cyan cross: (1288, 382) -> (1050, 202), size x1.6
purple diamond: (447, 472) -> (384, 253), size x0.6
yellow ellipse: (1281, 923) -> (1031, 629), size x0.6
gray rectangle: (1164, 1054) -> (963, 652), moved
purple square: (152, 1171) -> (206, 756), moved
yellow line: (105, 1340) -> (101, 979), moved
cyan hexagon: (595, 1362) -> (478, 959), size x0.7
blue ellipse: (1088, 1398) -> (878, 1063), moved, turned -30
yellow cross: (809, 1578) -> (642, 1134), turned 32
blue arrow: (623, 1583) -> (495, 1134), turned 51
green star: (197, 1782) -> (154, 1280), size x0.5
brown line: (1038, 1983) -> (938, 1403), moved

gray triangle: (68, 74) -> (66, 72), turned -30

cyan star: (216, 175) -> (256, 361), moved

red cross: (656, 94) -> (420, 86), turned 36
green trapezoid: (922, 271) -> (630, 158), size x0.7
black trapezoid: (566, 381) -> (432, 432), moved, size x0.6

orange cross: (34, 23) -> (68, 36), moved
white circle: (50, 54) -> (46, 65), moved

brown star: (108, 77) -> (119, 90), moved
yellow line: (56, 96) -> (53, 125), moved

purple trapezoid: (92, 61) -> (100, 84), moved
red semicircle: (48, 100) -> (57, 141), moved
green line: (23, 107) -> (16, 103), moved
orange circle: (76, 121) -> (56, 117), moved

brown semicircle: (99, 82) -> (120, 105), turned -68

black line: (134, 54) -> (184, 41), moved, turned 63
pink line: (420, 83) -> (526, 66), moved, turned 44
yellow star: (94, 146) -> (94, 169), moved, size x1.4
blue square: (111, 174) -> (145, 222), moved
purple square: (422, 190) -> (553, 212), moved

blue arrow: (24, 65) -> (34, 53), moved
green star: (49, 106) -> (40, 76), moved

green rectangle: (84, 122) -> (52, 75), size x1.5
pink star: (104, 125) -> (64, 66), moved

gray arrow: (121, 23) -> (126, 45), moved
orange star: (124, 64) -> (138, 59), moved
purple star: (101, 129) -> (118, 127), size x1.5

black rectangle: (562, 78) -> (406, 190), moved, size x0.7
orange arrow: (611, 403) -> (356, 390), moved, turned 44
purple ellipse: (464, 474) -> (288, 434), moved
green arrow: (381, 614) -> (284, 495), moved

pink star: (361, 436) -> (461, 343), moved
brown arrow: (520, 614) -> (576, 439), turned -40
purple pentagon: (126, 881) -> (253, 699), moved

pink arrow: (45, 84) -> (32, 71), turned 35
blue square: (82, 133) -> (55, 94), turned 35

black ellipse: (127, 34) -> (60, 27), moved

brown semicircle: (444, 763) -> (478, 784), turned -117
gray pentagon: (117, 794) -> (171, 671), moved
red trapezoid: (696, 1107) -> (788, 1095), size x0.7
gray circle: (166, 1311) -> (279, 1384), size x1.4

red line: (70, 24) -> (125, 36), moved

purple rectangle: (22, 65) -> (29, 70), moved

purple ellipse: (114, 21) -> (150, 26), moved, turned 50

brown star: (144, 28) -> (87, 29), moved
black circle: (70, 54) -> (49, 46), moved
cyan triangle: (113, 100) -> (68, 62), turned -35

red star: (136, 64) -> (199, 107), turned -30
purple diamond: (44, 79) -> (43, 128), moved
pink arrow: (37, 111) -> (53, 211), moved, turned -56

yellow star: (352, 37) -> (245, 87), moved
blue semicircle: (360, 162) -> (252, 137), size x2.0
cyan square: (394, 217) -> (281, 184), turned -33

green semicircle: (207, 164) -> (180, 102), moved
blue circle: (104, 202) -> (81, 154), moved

What is being asked — Give the count of lines in the listing that hold the word "triangle", with no other text.

Written solution — 2